The exercise asks you to copy every line below in which "purple" appears.

── SUPPLIED MATERIAL ──

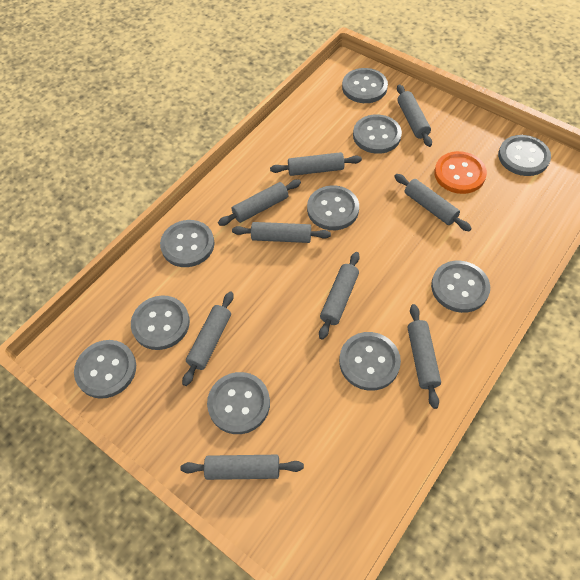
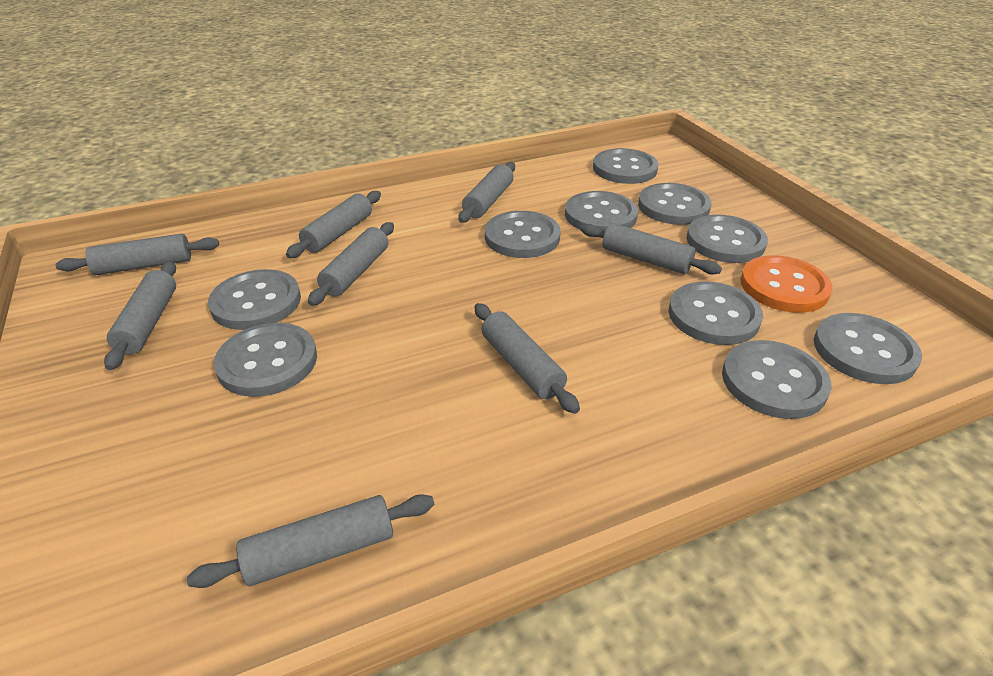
grey rolling pin: 9 -> 8

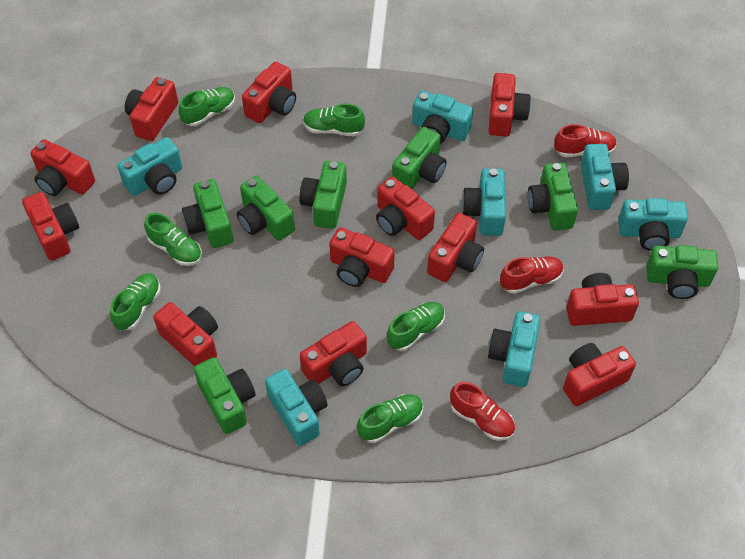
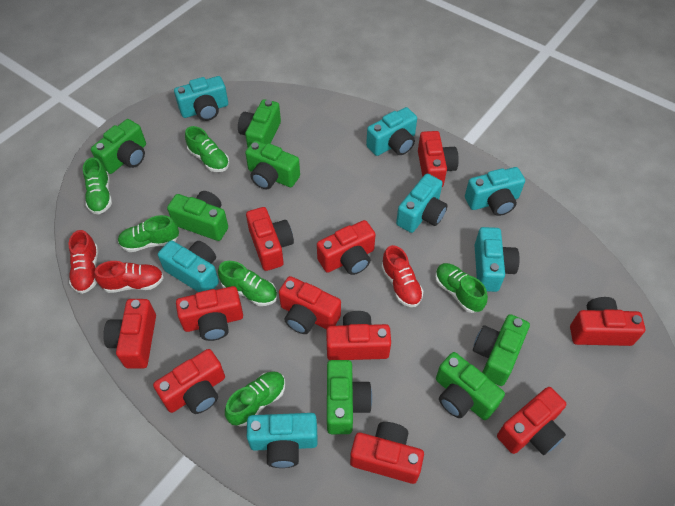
red camera: 12 -> 11

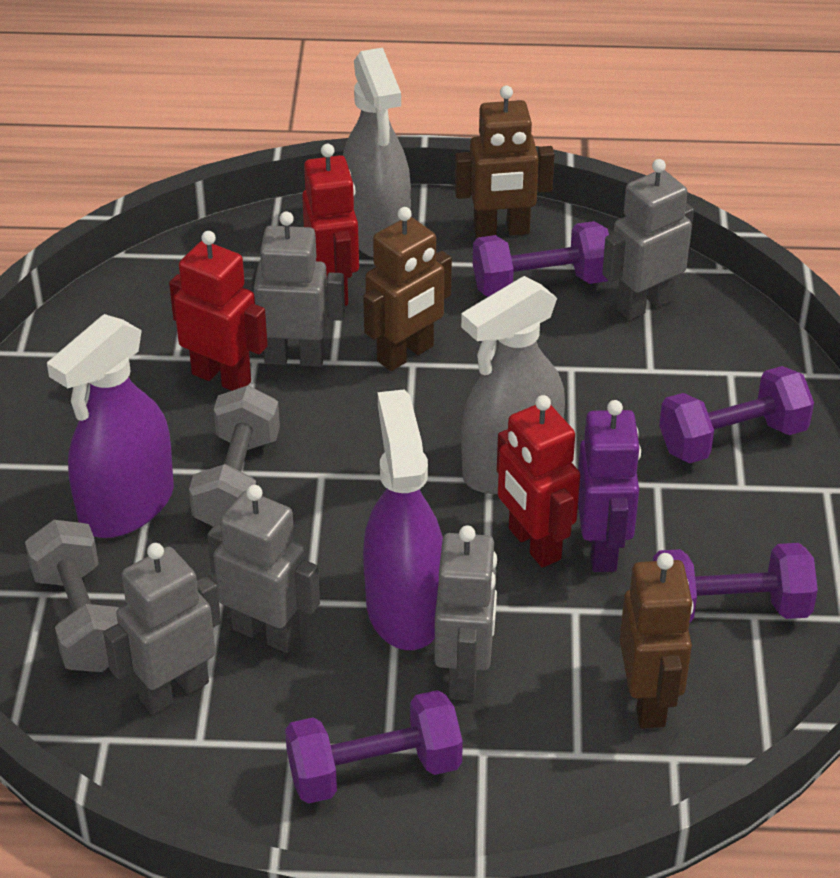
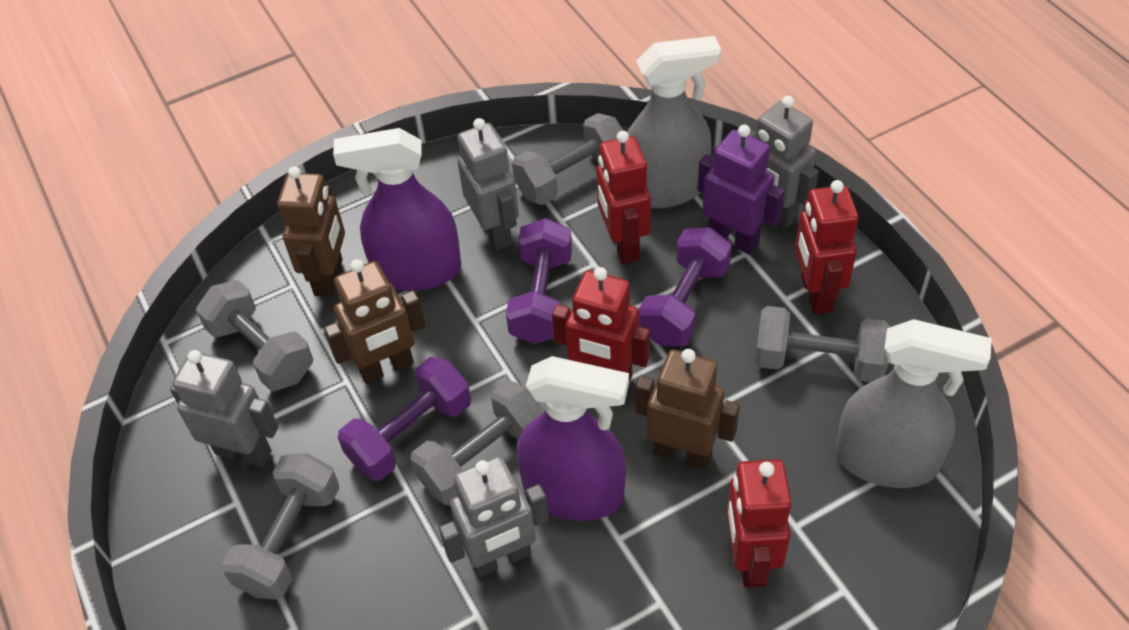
grey dumbbell: 2 -> 5
grey robot: 5 -> 4
purple dumbbell: 4 -> 3
red robot: 3 -> 4

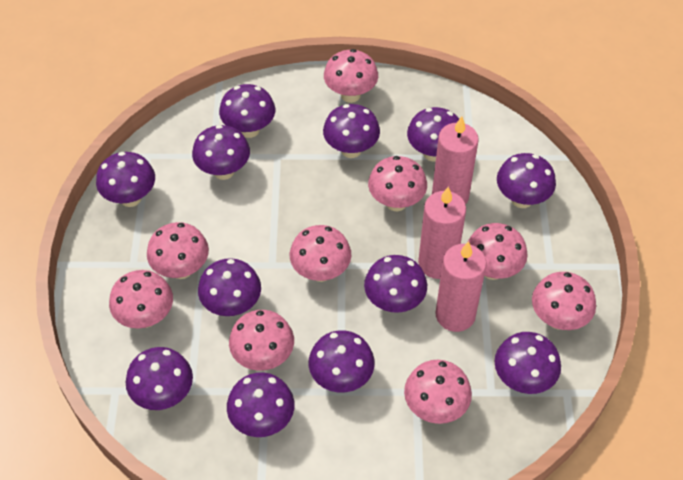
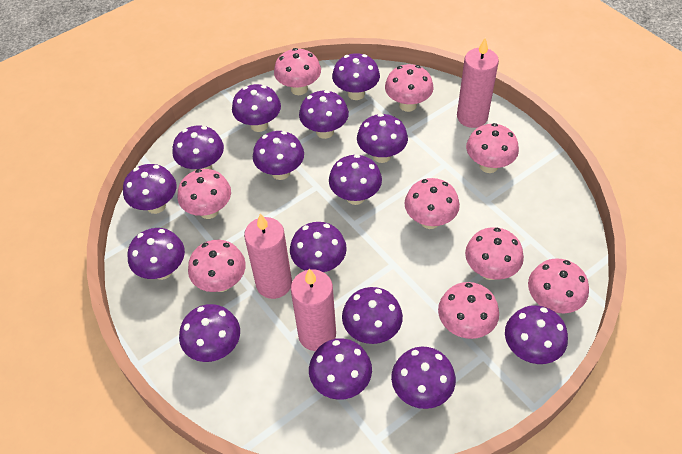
purple mushroom: 12 -> 15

───

TASK ANSWER —
purple dumbbell: 4 -> 3
purple mushroom: 12 -> 15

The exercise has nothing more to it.